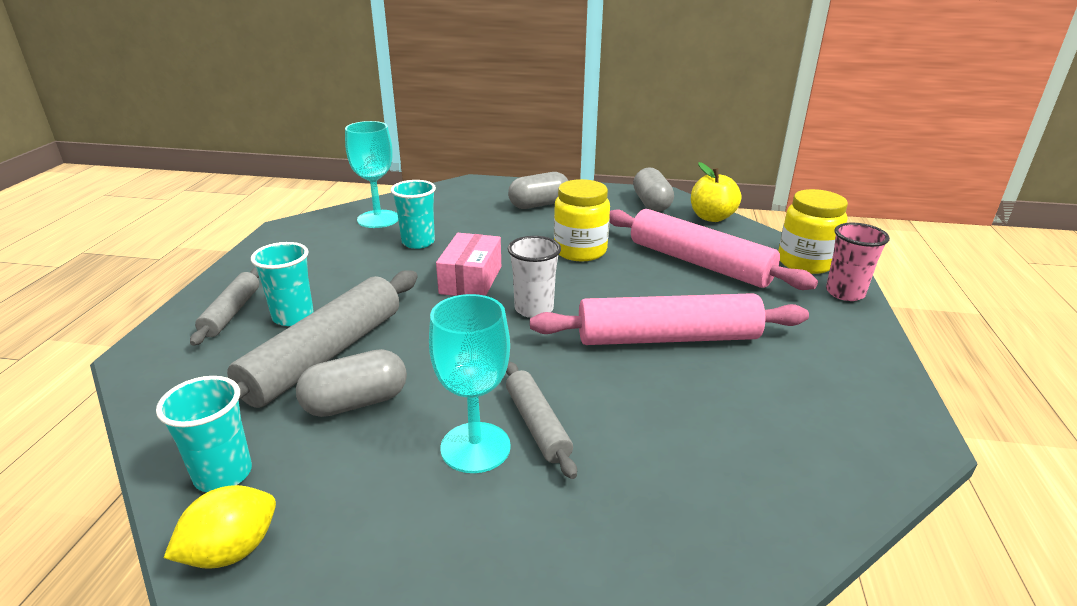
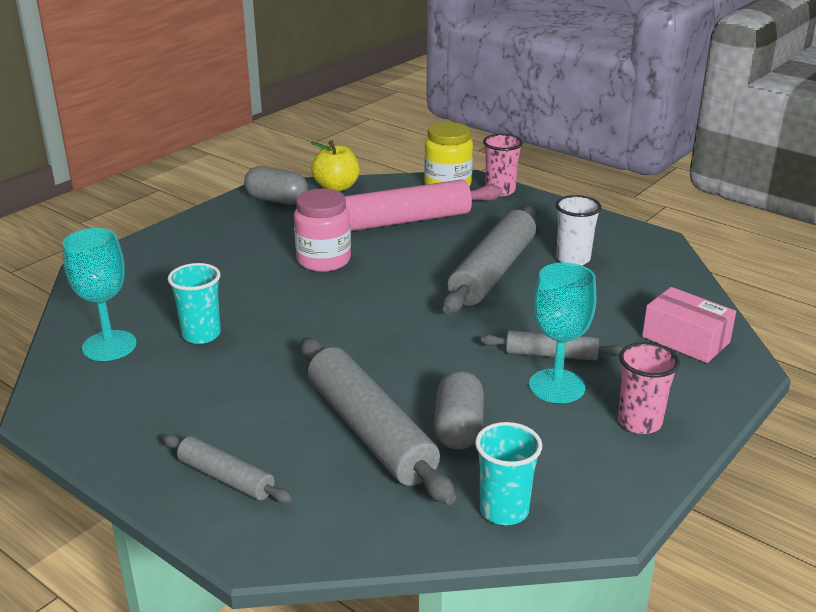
camera: 60 degrees left, 0 degrees up
yellow lemon [164,485,276,569] -> none
turquoise cup [251,242,314,326] -> none
pink box [436,233,501,296] -> pink box moved to [642,287,736,363]
grey capsule [508,172,568,209] -> none
white cup [508,236,561,318] -> white cup moved to [556,195,602,265]
pink rolling pin [530,293,809,345] -> grey rolling pin [442,206,538,314]
yellow jar [554,179,610,261] -> pink jar [294,189,351,272]
none -> pink cup [618,342,680,434]

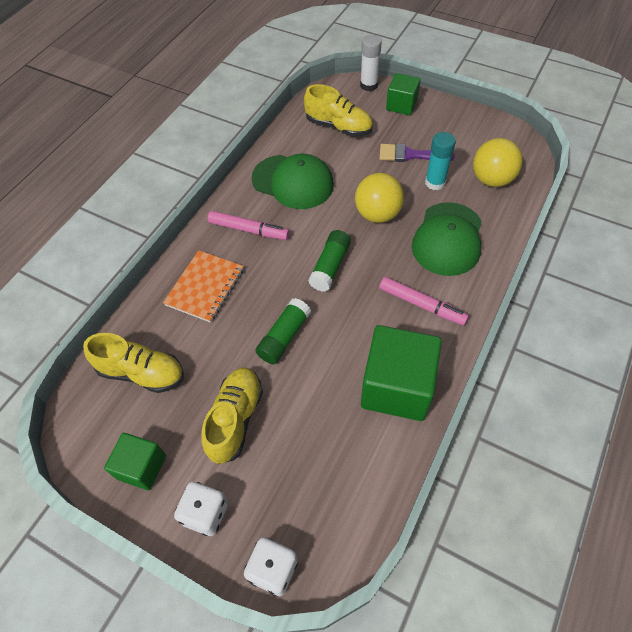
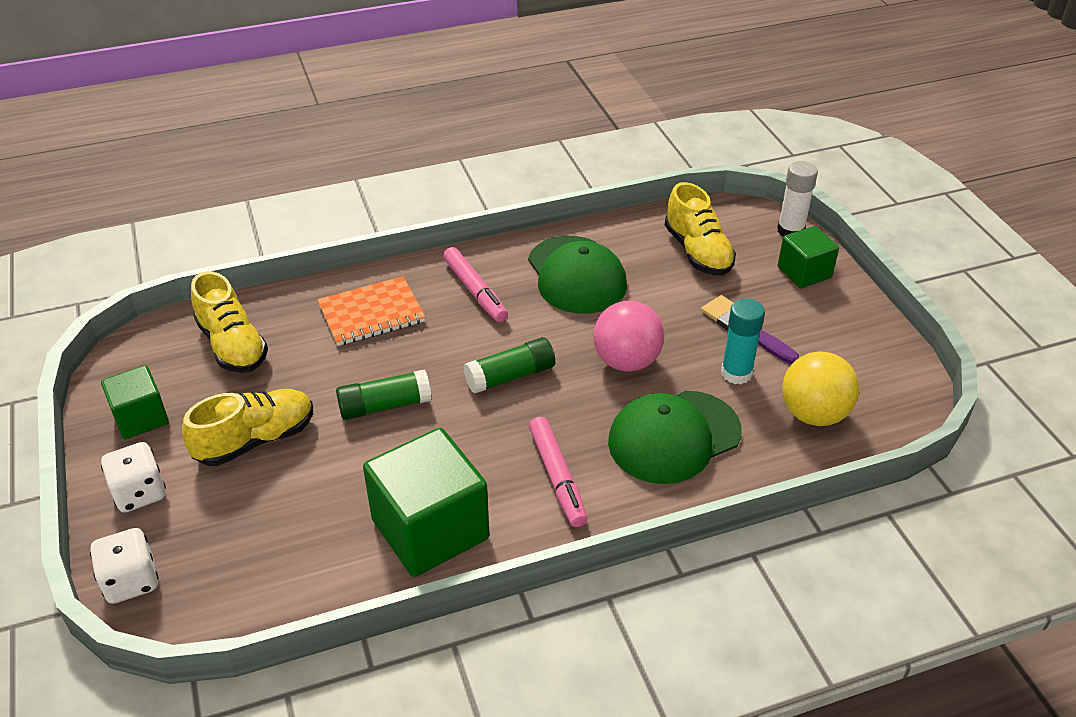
camera: 40 degrees right, 15 degrees down
yellow ball [355,173,404,223] -> pink ball [593,301,664,372]

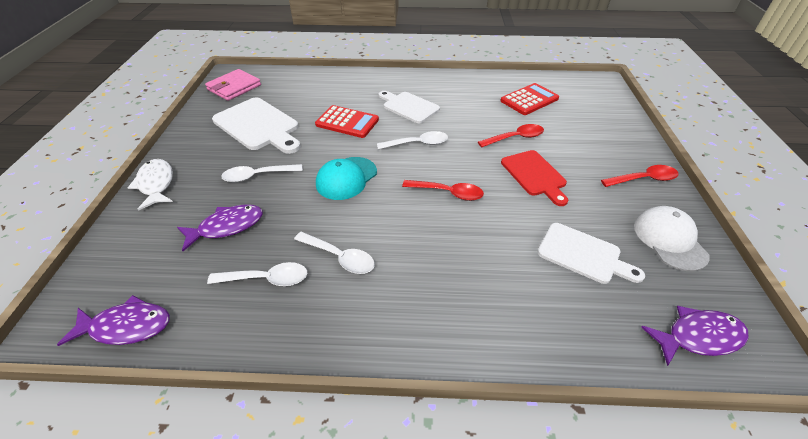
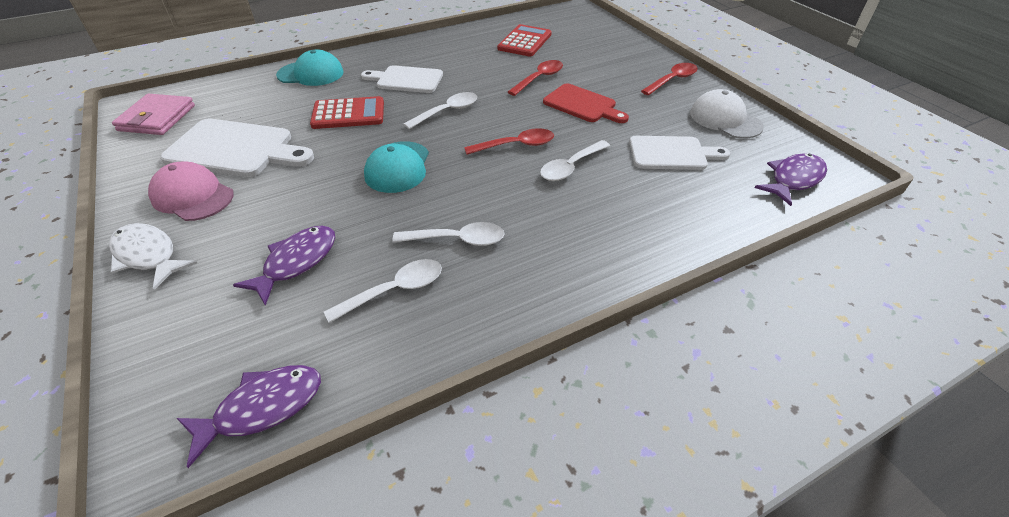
camera: 30 degrees left, 0 degrees up
white spoon [221,164,303,183] -> white spoon moved to [540,140,610,181]
none -> pink cap [148,162,234,221]
none -> turquoise cap [276,49,344,86]

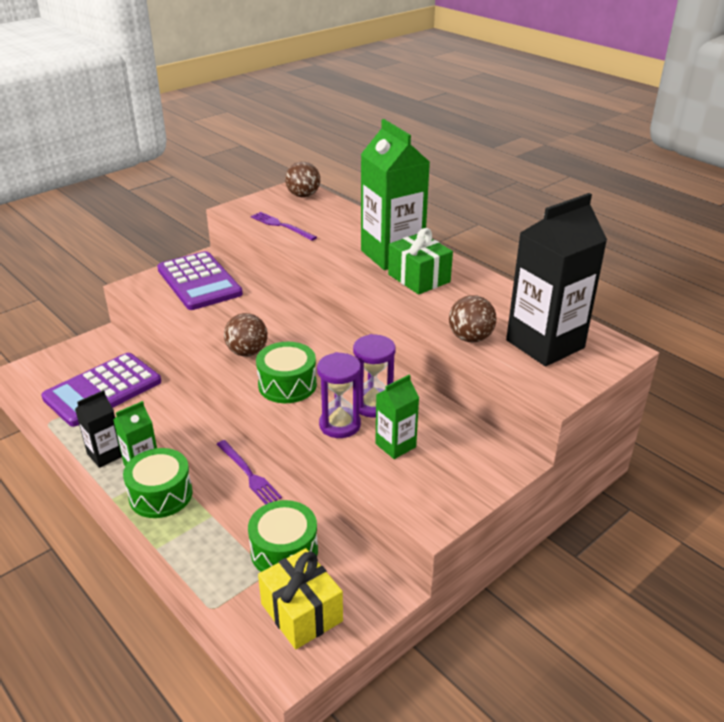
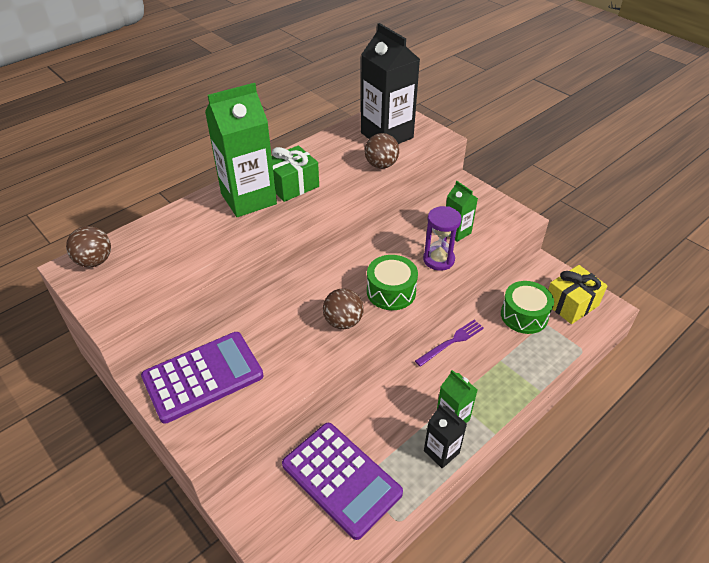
camera: 90 degrees left, 10 degrees up
green drum [123,448,193,518] -> none
purple fork [251,212,317,241] -> none
purple hourglass [353,334,396,418] -> none

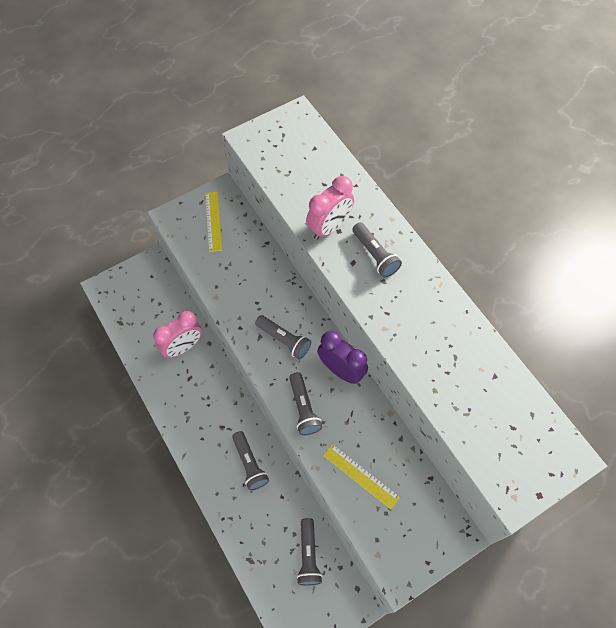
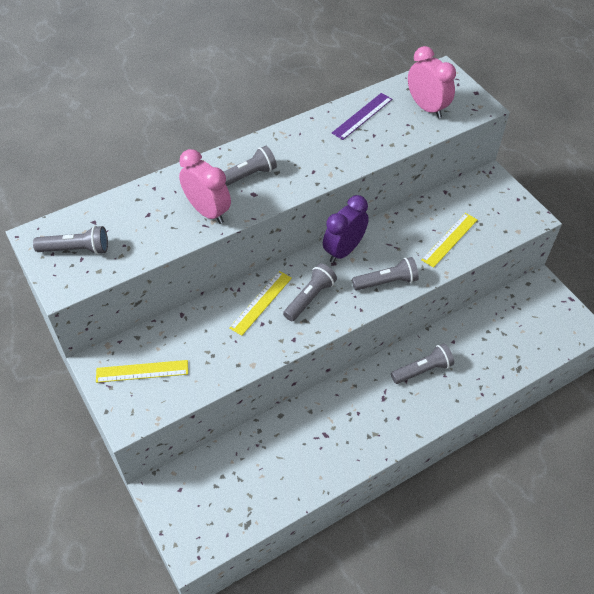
camera: 90 degrees left, 10 degrees down
pink clock [153,311,202,358] -> pink clock moved to [408,46,456,118]
grey flashlight [297,518,322,586] -> grey flashlight moved to [33,226,108,255]
none -> yellow ruler [229,271,292,336]
none -> purple ruler [332,93,392,140]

About this exercise => With the pictures dropped, give every entry above again exactly.

Written answer =>
camera: 60 degrees left, 0 degrees up
yellow lemon [164,485,276,569] -> none
turquoise cup [251,242,314,326] -> none
pink box [436,233,501,296] -> pink box moved to [642,287,736,363]
grey capsule [508,172,568,209] -> none
white cup [508,236,561,318] -> white cup moved to [556,195,602,265]
pink rolling pin [530,293,809,345] -> grey rolling pin [442,206,538,314]
yellow jar [554,179,610,261] -> pink jar [294,189,351,272]
none -> pink cup [618,342,680,434]

camera: 40 degrees right, 15 degrees down
yellow ball [355,173,404,223] -> pink ball [593,301,664,372]

camera: 30 degrees left, 0 degrees up
white spoon [221,164,303,183] -> white spoon moved to [540,140,610,181]
none -> pink cap [148,162,234,221]
none -> turquoise cap [276,49,344,86]

camera: 90 degrees left, 10 degrees up
green drum [123,448,193,518] -> none
purple fork [251,212,317,241] -> none
purple hourglass [353,334,396,418] -> none

camera: 90 degrees left, 10 degrees down
pink clock [153,311,202,358] -> pink clock moved to [408,46,456,118]
grey flashlight [297,518,322,586] -> grey flashlight moved to [33,226,108,255]
none -> yellow ruler [229,271,292,336]
none -> purple ruler [332,93,392,140]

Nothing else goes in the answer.